=== Section Start ===
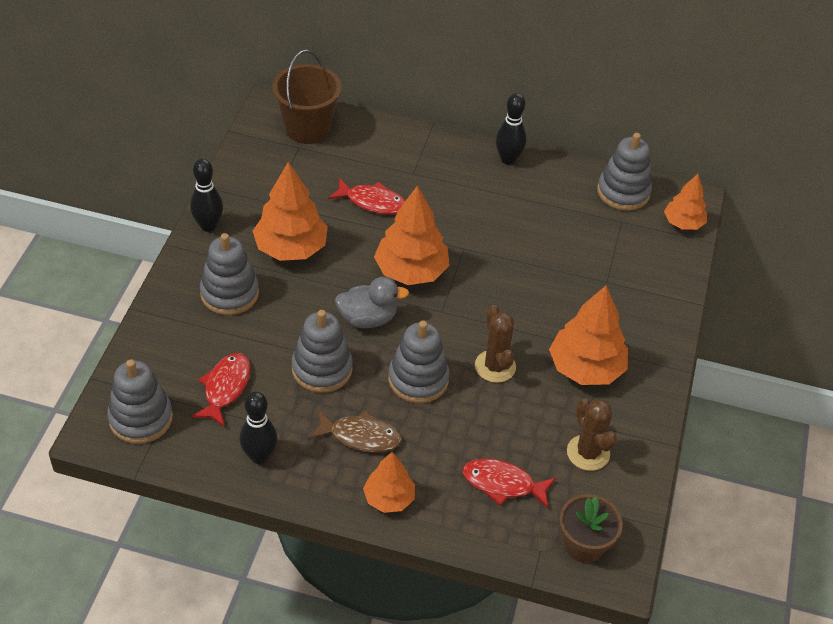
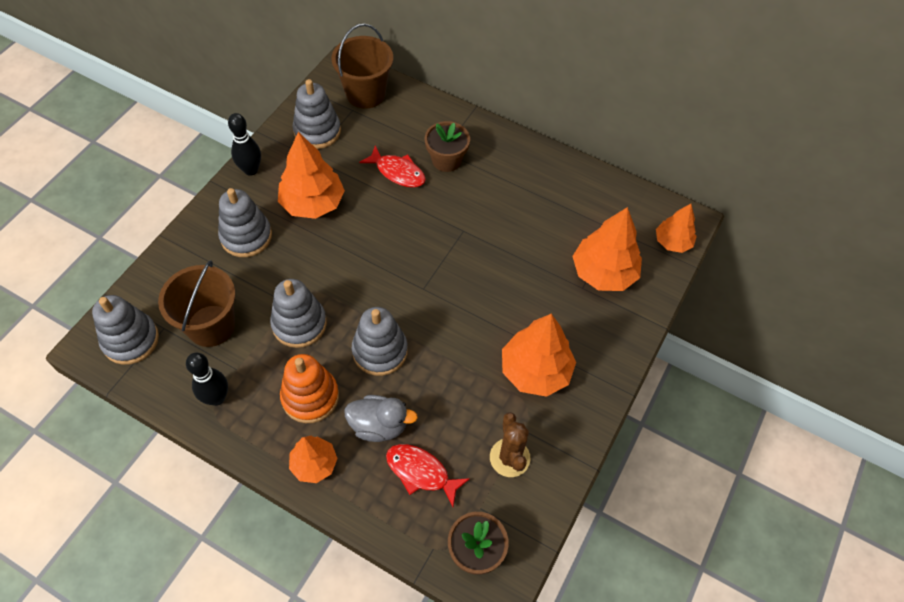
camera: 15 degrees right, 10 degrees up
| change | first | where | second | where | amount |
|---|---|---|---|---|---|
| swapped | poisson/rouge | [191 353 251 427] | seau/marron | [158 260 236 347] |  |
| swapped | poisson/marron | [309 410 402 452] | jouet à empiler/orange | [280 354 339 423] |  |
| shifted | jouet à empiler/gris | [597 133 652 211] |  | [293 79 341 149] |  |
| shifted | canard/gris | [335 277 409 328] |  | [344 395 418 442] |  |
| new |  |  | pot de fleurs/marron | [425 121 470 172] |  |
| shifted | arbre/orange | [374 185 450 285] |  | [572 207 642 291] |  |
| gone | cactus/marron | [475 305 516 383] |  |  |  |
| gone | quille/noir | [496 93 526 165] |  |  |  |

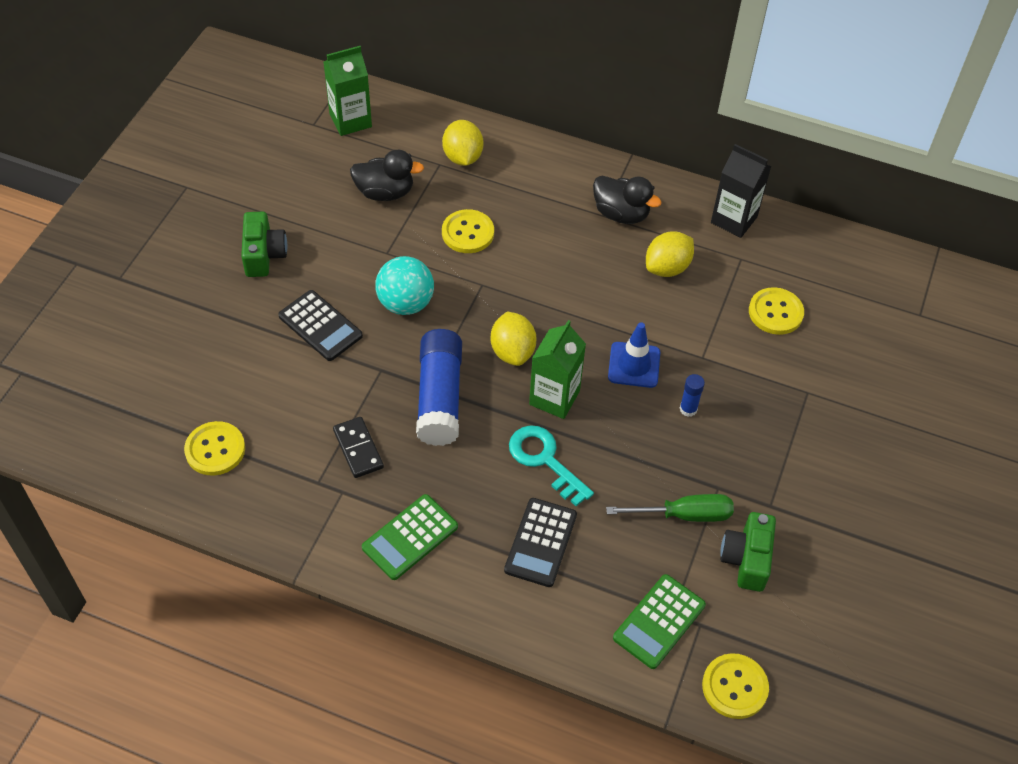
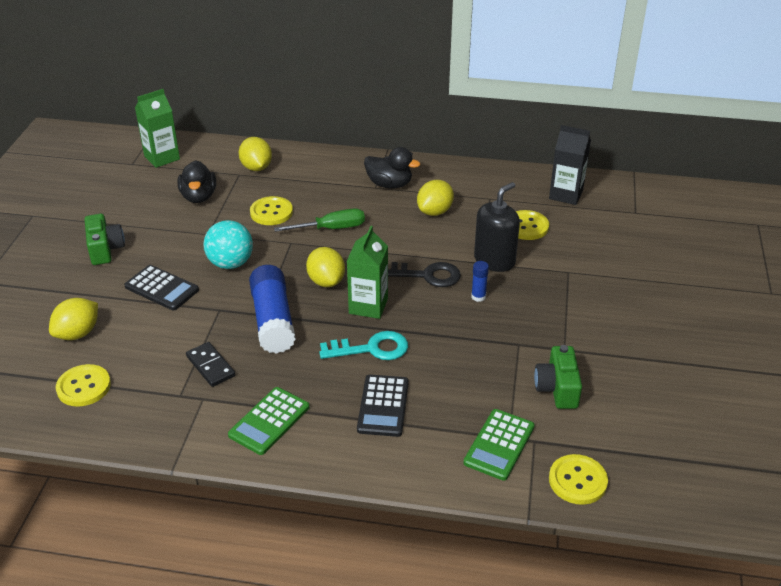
camera: 10 degrees left, 15 degrees down
| change | first | where | second | where | amount |
|---|---|---|---|---|---|
| new |  |  | citron/jaune | [49 298 98 340] |  |
| rotated | canard/noir | [350 150 424 201] |  | [177 160 216 203] | 90 degrees clockwise |
| shifted | tournevis/vert | [606 494 734 522] |  | [274 208 365 232] |  |
| rotated | clé/turquoise | [509 425 594 506] |  | [319 331 408 360] | 135 degrees clockwise |
| swapped | cône de chantier/bleu | [608 322 660 388] | clé/noir | [388 262 461 287] |  |
| new |  |  | distributeur de savon/noir | [474 182 520 272] |  |
| shifted | brique de lait/noir | [711 144 771 238] |  | [549 125 591 205] |  |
=== Section End ===
- [Your objective]
Going through the records above line by line, transcribe each one exactly and skip any pictures.

- [Completed exercise]
camera: 15 degrees right, 10 degrees up
| change | first | where | second | where | amount |
|---|---|---|---|---|---|
| swapped | poisson/rouge | [191 353 251 427] | seau/marron | [158 260 236 347] |  |
| swapped | poisson/marron | [309 410 402 452] | jouet à empiler/orange | [280 354 339 423] |  |
| shifted | jouet à empiler/gris | [597 133 652 211] |  | [293 79 341 149] |  |
| shifted | canard/gris | [335 277 409 328] |  | [344 395 418 442] |  |
| new |  |  | pot de fleurs/marron | [425 121 470 172] |  |
| shifted | arbre/orange | [374 185 450 285] |  | [572 207 642 291] |  |
| gone | cactus/marron | [475 305 516 383] |  |  |  |
| gone | quille/noir | [496 93 526 165] |  |  |  |

camera: 10 degrees left, 15 degrees down
| change | first | where | second | where | amount |
|---|---|---|---|---|---|
| new |  |  | citron/jaune | [49 298 98 340] |  |
| rotated | canard/noir | [350 150 424 201] |  | [177 160 216 203] | 90 degrees clockwise |
| shifted | tournevis/vert | [606 494 734 522] |  | [274 208 365 232] |  |
| rotated | clé/turquoise | [509 425 594 506] |  | [319 331 408 360] | 135 degrees clockwise |
| swapped | cône de chantier/bleu | [608 322 660 388] | clé/noir | [388 262 461 287] |  |
| new |  |  | distributeur de savon/noir | [474 182 520 272] |  |
| shifted | brique de lait/noir | [711 144 771 238] |  | [549 125 591 205] |  |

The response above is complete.